(AVAILABLE DATA begins)

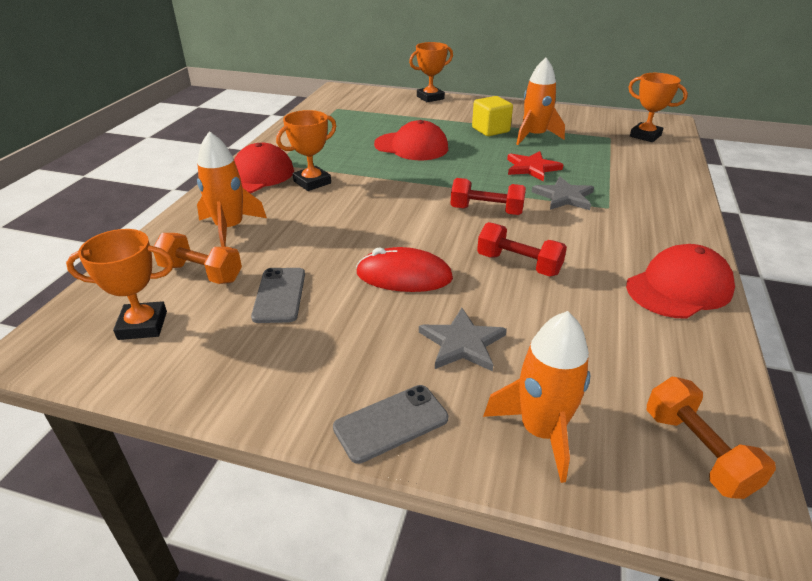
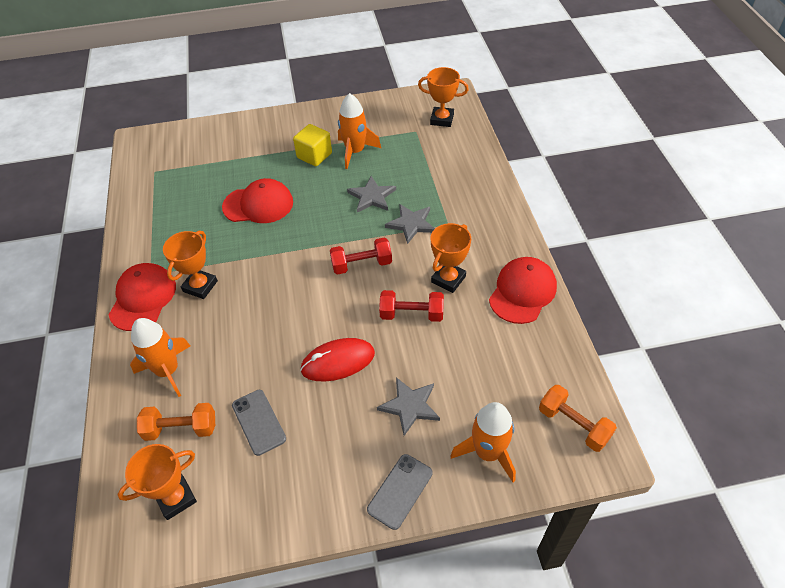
camera: 25 degrees left, 15 degrees up
(430, 97) = (235, 124): orange trophy -> orange trophy (448, 279)
(531, 168) = (372, 196): red star -> grey star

(AVAILABLE DATA ends)

● **ASSIGNED TASK**
Would you output the full listing exactly as it stands, minus the images?

● **WRITTEN SOLUTION**
camera: 25 degrees left, 15 degrees up
(430, 97) = (235, 124): orange trophy -> orange trophy (448, 279)
(531, 168) = (372, 196): red star -> grey star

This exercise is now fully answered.